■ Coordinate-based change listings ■

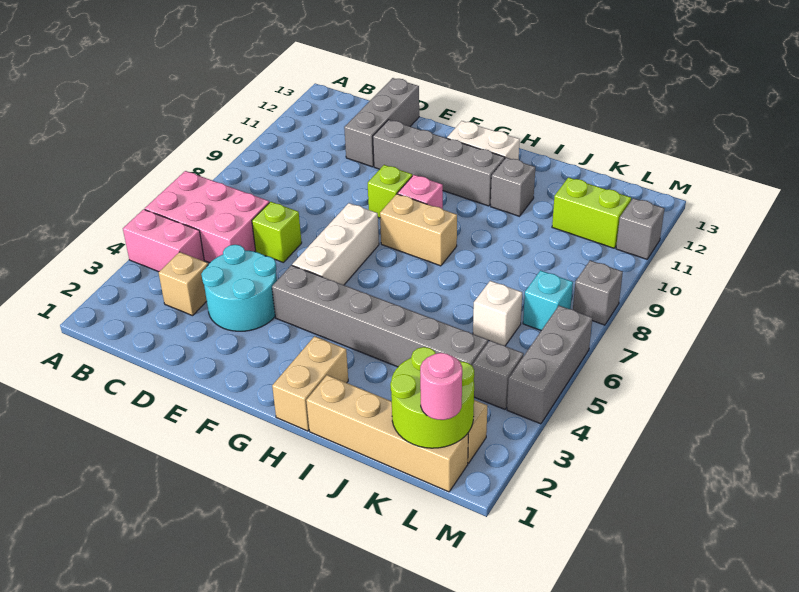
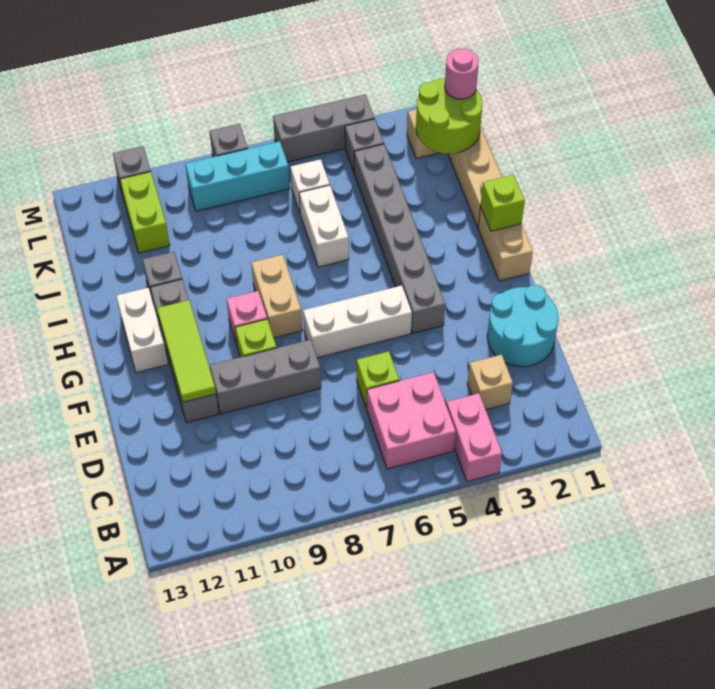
pink brick A5:C6 level 1 -> pink brick B5:C6 level 1
cyan round brick D3:E4 level 1 -> cyan round brick D1:E2 level 1
grey brick D11:D13 level 1 -> grey brick E8:E10 level 1
none -> lime tile E11:G11 level 2
tan brick H1:H2 level 1 -> tan brick G1:H1 level 1
none -> lime brick H1 level 2
none -> white brick I6:J6 level 1
cyan brick L7 level 1 -> cyan brick L7:L9 level 1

■ Your instructions ■
Transcribe the data exactly, minus any images.

■ Exercise output ■
pink brick A5:C6 level 1 -> pink brick B5:C6 level 1
cyan round brick D3:E4 level 1 -> cyan round brick D1:E2 level 1
grey brick D11:D13 level 1 -> grey brick E8:E10 level 1
none -> lime tile E11:G11 level 2
tan brick H1:H2 level 1 -> tan brick G1:H1 level 1
none -> lime brick H1 level 2
none -> white brick I6:J6 level 1
cyan brick L7 level 1 -> cyan brick L7:L9 level 1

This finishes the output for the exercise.